Take each line of the data that contains the string "removed" and copy it.

Supplied material =
== Segment start ==
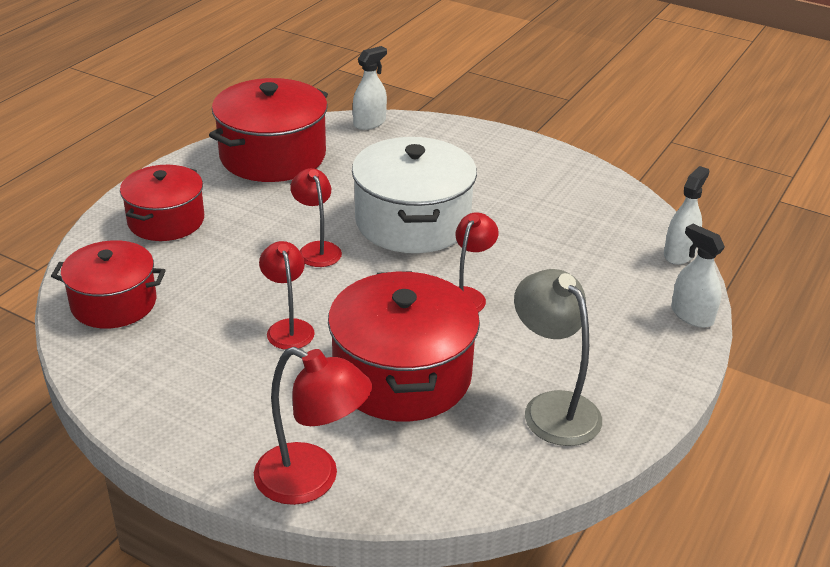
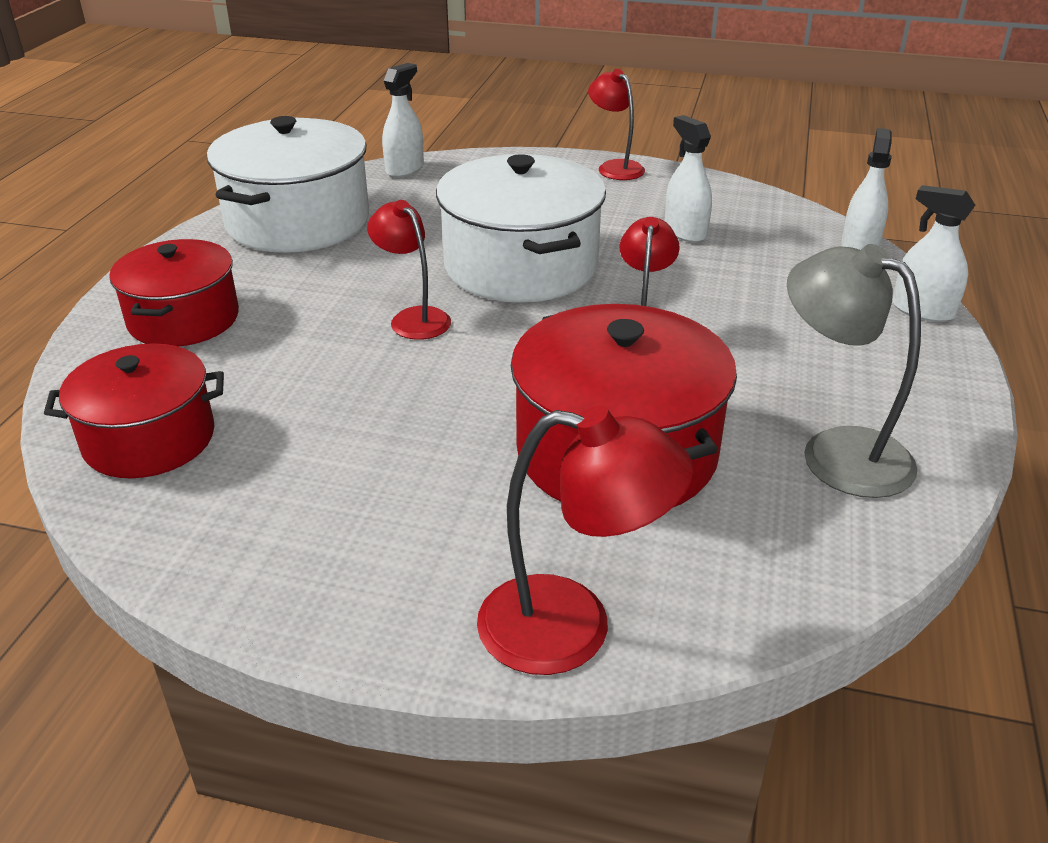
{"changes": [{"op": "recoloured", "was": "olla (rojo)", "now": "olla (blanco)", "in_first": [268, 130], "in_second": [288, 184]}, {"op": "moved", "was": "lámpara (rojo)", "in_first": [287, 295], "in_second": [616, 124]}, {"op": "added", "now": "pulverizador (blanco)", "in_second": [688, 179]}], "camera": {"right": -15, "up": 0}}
== Segment end ==
== Segment start ==
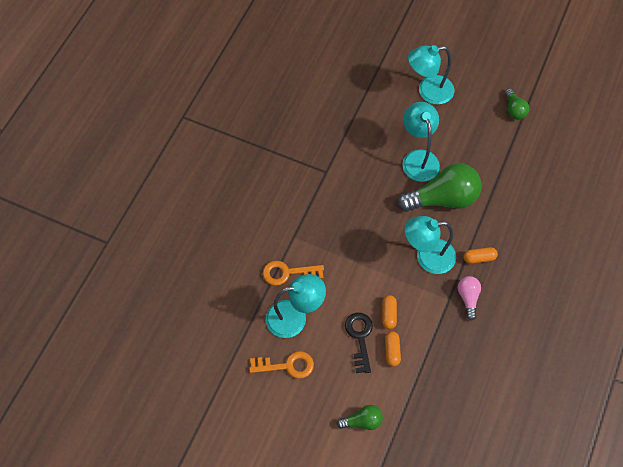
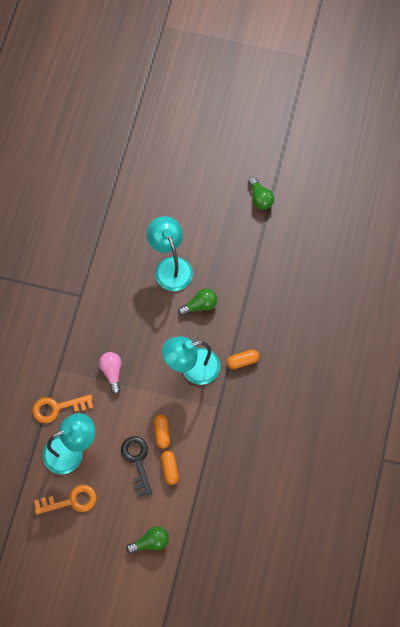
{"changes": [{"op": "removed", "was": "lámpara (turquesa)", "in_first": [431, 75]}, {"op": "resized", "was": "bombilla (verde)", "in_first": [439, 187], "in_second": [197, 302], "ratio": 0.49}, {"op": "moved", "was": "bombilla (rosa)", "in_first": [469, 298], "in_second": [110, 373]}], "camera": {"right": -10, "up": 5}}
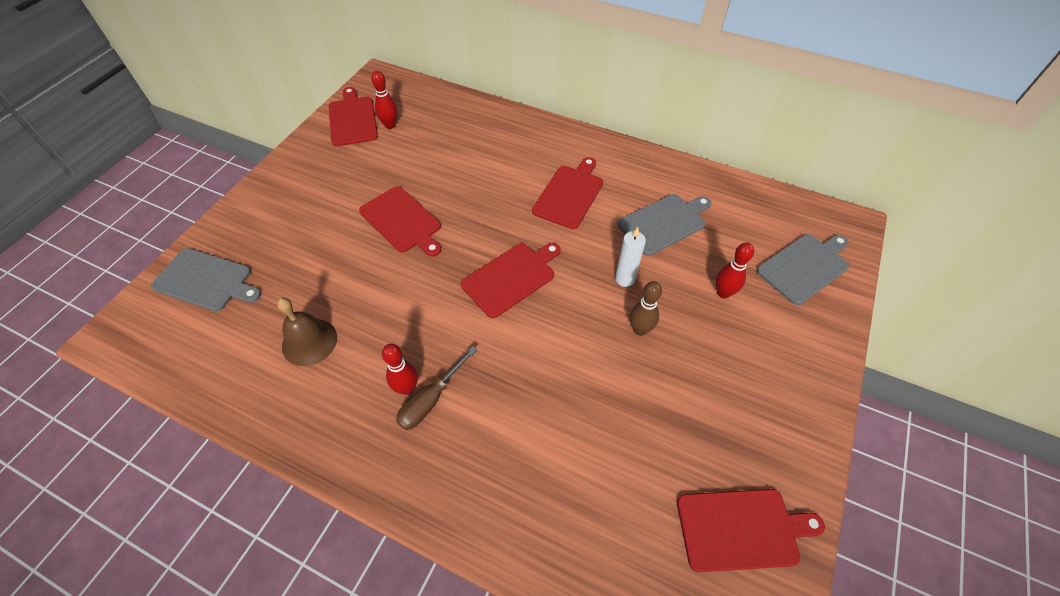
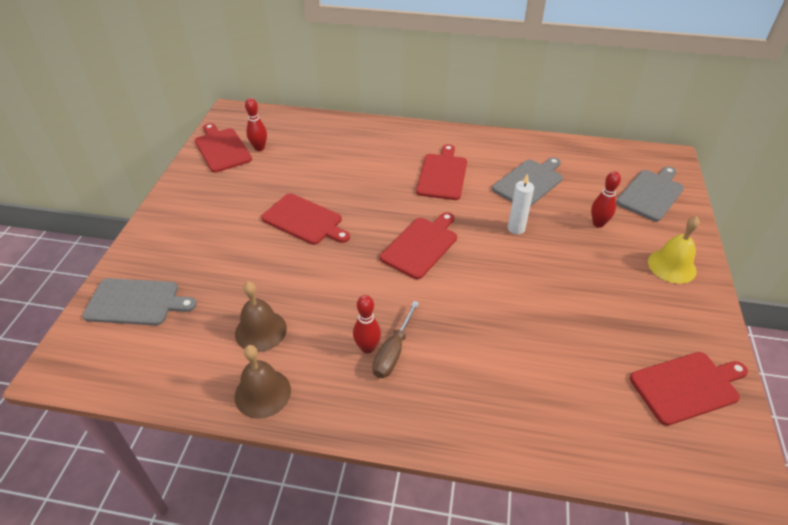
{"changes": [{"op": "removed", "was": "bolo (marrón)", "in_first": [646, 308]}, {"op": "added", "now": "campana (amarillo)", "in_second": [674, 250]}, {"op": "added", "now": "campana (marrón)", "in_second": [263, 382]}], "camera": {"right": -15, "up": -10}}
== Segment end ==
Answer to the problem =
{"changes": [{"op": "removed", "was": "lámpara (turquesa)", "in_first": [431, 75]}, {"op": "resized", "was": "bombilla (verde)", "in_first": [439, 187], "in_second": [197, 302], "ratio": 0.49}, {"op": "moved", "was": "bombilla (rosa)", "in_first": [469, 298], "in_second": [110, 373]}], "camera": {"right": -10, "up": 5}}
{"changes": [{"op": "removed", "was": "bolo (marrón)", "in_first": [646, 308]}, {"op": "added", "now": "campana (amarillo)", "in_second": [674, 250]}, {"op": "added", "now": "campana (marrón)", "in_second": [263, 382]}], "camera": {"right": -15, "up": -10}}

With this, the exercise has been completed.